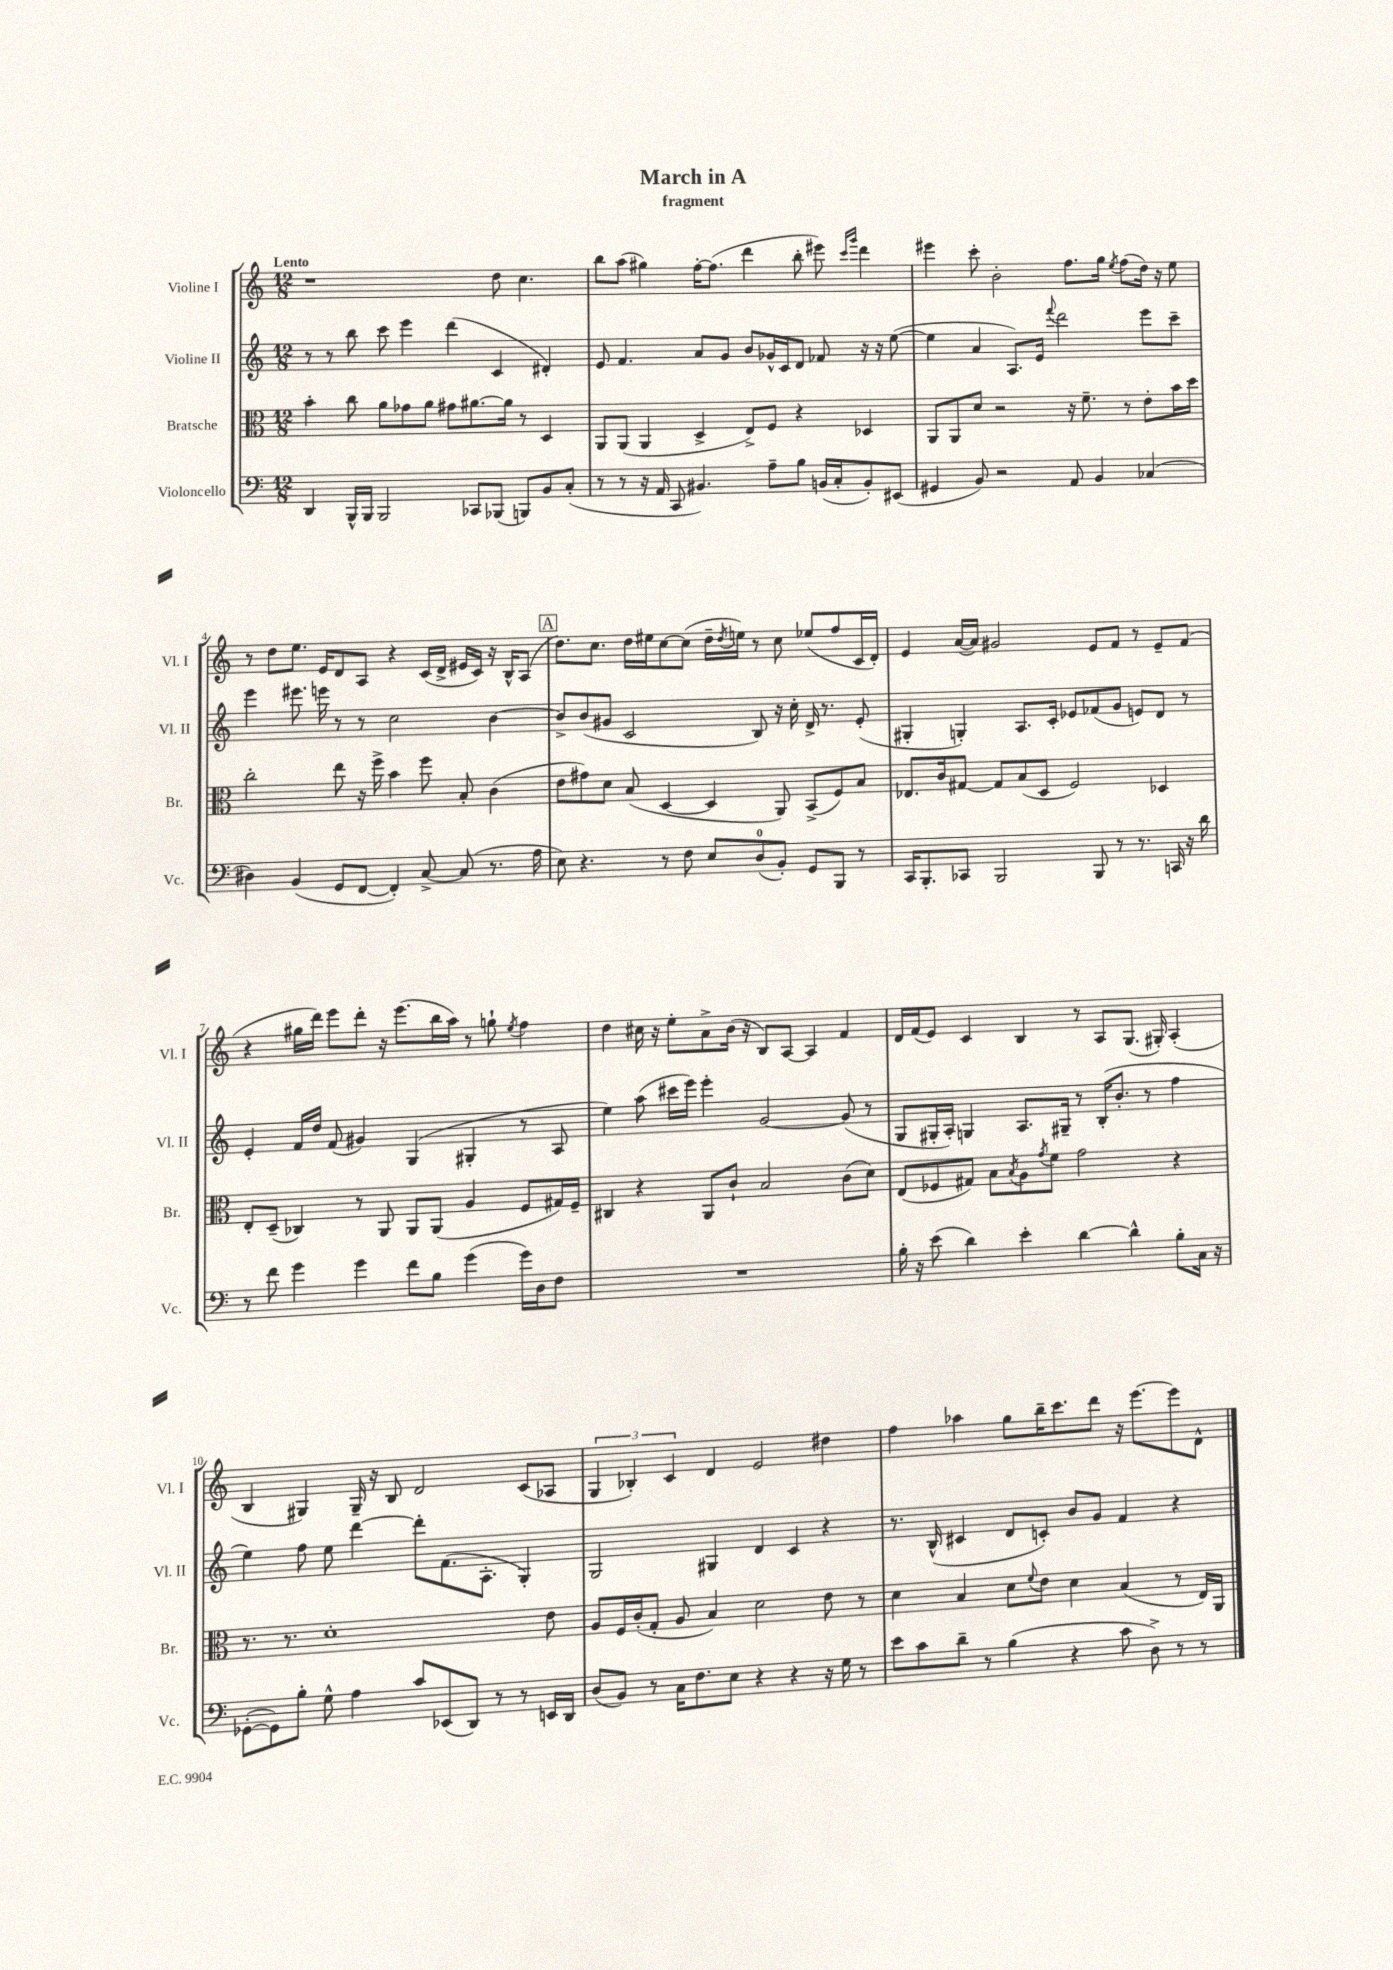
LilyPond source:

\header { title = "March in A" subtitle = "fragment" }
<<
\new StaffGroup <<
\new Staff = "s0" \with { instrumentName = "Violine I" shortInstrumentName = "Vl. I" } {
    \clef treble \key c \major \numericTimeSignature \time 12/8 \tempo "Lento"
    r1 d''8 c''4. |
    b''8 a''8( gis''4) f''16~-. f''8.( d'''4 b''8-. eis'''8) \grace { c'''16 g'''16 } d'''4 |
    eis'''4 c'''8-. b'2-. f''8. g''16 \acciaccatura { e''8 } f''8( d''16) r16 e''8 |
    r8 d''8 e''8. e'16 d'8 a8 r4 c'16( d'16-> eis'16 c'16) r16 b16-^ a8( |
    \mark \markup { \box "A" } d''8.) c''8. d''16 eis''16 c''8~ c''8( d''16-- \acciaccatura { d''8 } e''16) r8 c''8 ees''8( f''8 c'16 d'16-.) |
    e'4 a'16~( a'16) gis'2 e'8 f'8 r8 e'8-- f'8( |
    r4 gis''16 d'''16) e'''8 d'''8-. r16 e'''8.( b''16 a''16) r8 g''8-! \acciaccatura { e''8 } f''4 |
    d''4 cis''16 r16 e''8-. a'8-> b'16( r16 b8) a8~ a4 f'4 |
    d'16 f'16( e'8) c'4 b4 r8 a8 g8.( gis16-.) a4-.( |
    b4 gis4) gis16-- r16 b8 d'2 c'8( aes8 |
    \tuplet 3/2 { g4 bes4-.) c'4 } d'4 e'2 dis''4 |
    f''4 aes''4 g''8 b''16-- c'''8. d'''8 r16 e'''8.~ e'''8 d'8-^ \bar "|." |
}
\new Staff = "s1" \with { instrumentName = "Violine II" shortInstrumentName = "Vl. II" } {
    \clef treble \key c \major \numericTimeSignature \time 12/8
    r8 r8 b''8 c'''8 e'''4 d'''4( c'4 dis'4-.) |
    e'8 f'4. a'8 g'8 b'8 ges'16-^ c'16 d'8 fes'8 r16 r16 e''8~( |
    e''4 a'4 a8.) e'16 \appoggiatura { f'''8 } d'''2 e'''8 c'''8-- |
    e'''4 eis'''8. e'''16 r8 r8 c''2 b'4~ |
    \mark \markup { \box "A" } b'8-> b'8( gis'8 c'2 b8) r16 c''16-. d'16-> r8. e'8-.( |
    gis4-. g4-.) a8. c'16-. ees'8 fes'8( g'8 e'8) d'8 r8 |
    e'4-. f'16 d''16 f'8( gis'4) g4( gis4-. r8 a8 |
    e''4) a''8( cis'''16 e'''16) e'''4-. g'2~ g'8( r8 |
    g8 gis16-. a16-.) g4 a8. gis16-- r8 b16-.( b'8.-. r8 f''4 |
    e''4) f''8 e''8 d'''4~ d'''8-. f'8.( a8.-. g4-.) |
    g2 gis4 d'4 c'4 r4 |
    r8. b16-^( cis'4 d'8 c'8-.) b'8 g'8 f'4 r4 \bar "|." |
}
\new Staff = "s2" \with { instrumentName = "Bratsche" shortInstrumentName = "Br." } {
    \clef alto \key c \major \numericTimeSignature \time 12/8
    b'4-. c''8 a'8 ges'8 a'8 gis'8 ais'8.~ ais'16 r8 d4 |
    a,8 a,8( a,4 d4-> e8->) f8 r4 des4 |
    a,8 a,8 d'8 r2 r16 f'8.-- r8 e'8-. b'16 d''16 |
    c''2-. e''8 r16 f''16-> b'4 f''8 b8-. c'4( |
    \mark \markup { \box "A" } e'8 gis'8) d'8 b8( d4~ d4 a,8) b,8->( f8) b8 |
    ees8. c'16 gis8~ gis8 b8( d8 f2) des4 |
    e8-. d8--( ces4) r8 a,8 a,8 a,8( a4 f8 gis16) f16-- |
    cis4 r4 a,8 c'8-! b2 c'8( d'8) |
    e8( fes8 gis8) b8 \acciaccatura { b8 } a8 \acciaccatura { g'8 } f'8 g'2 r4 |
    r8. r8. d'1-. e'8 |
    a8 f16 c'16-.( g8-. a8 b4) d'2 e'8 r8 |
    d'4 b4 d'8 \appoggiatura { f'8 } e'8 d'4 b4( r8 e16) a,16 \bar "|." |
}
\new Staff = "s3" \with { instrumentName = "Violoncello" shortInstrumentName = "Vc." } {
    \clef bass \key c \major \numericTimeSignature \time 12/8
    d,4 b,,16-^ b,,16 b,,2 ces,8 bes,,8( b,,8) b,8 c8-.( |
    r8 r8 r16 a,16 c,8 bis,4.) a8-- b8 b,16( c16-. b,8-.) eis,8( |
    gis,4 b,8) r2 a,8 b,4 ces4( |
    dis4) b,4( g,8 f,8~ f,4-.) c8~-> c8( r8. a16 |
    \mark \markup { \box "A" } e8) r4. r8 f8 e8 d8-0( b,8-.) g,8 b,,8 r8 |
    c,16 b,,8.-. ces,8 b,,2 b,,8 r8 r8. c,16 r16 d'16 |
    r8 f'8 g'4 g'4 f'8 b8 g'4( g'16) d16 f8 |
    R1. |
    b16-. r16 e'8( d'4) e'4-. d'4~ d'4-^ b8-. c16 r16 |
    ges,8~-.( ges,8) b8-. g8-^ a4 c'8 ees,8( d,8) r8 r8 e,16 d,16 |
    d8( b,8) r8 c16 f8. e8 r4 r4 r16 g16 r8 |
    e'8 c'8 d'8-- r8 b4( r4 c'8 d8->) r8 r8 \bar "|." |
}
>>
>>
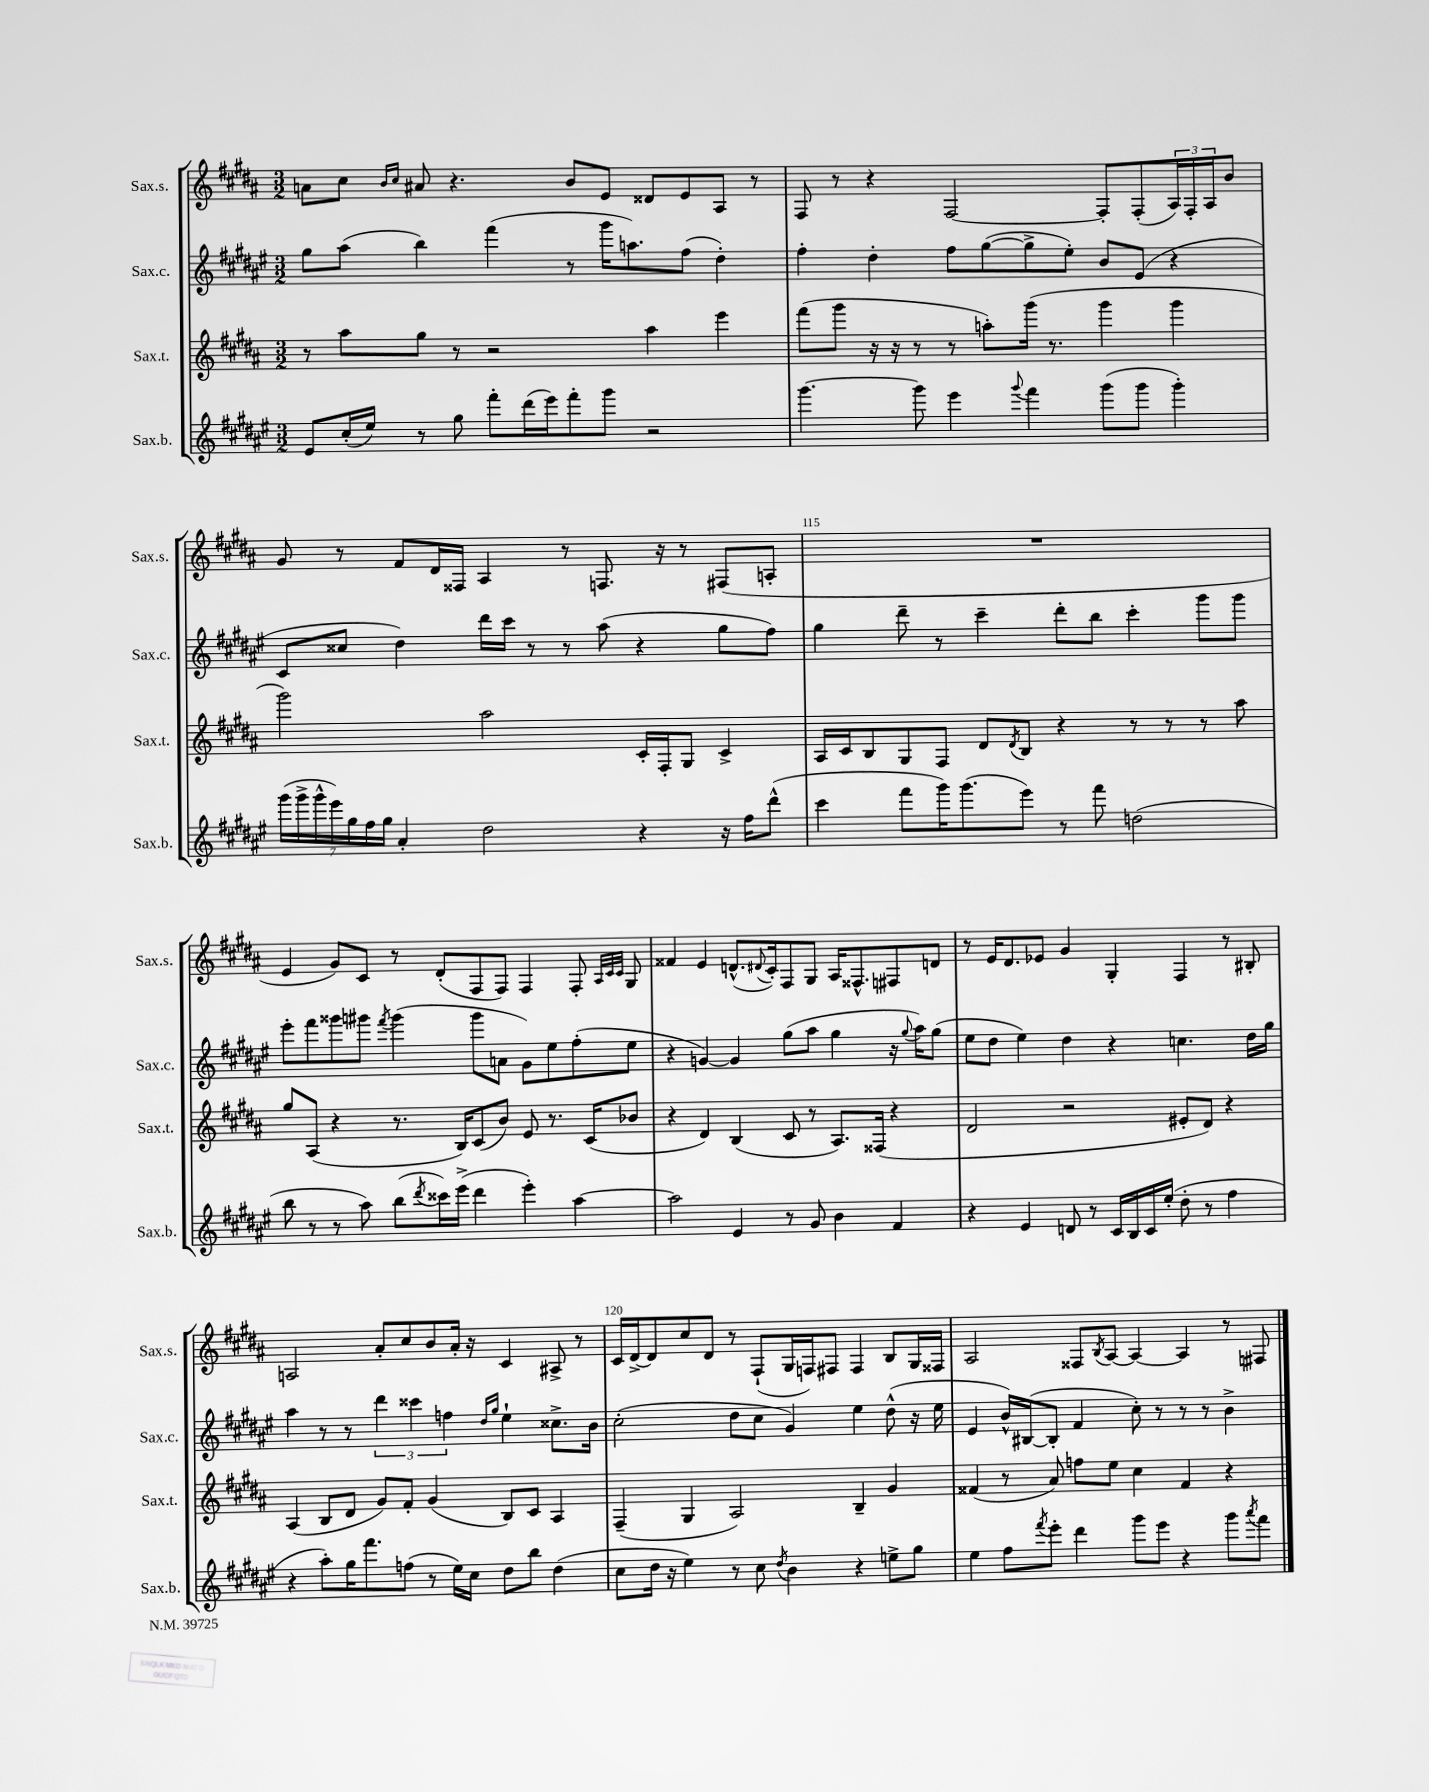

==*==

What to work on: How many lines in the rows contain the string "numericTimeSignature"? Reply with the number alone.

Output for this exercise: 4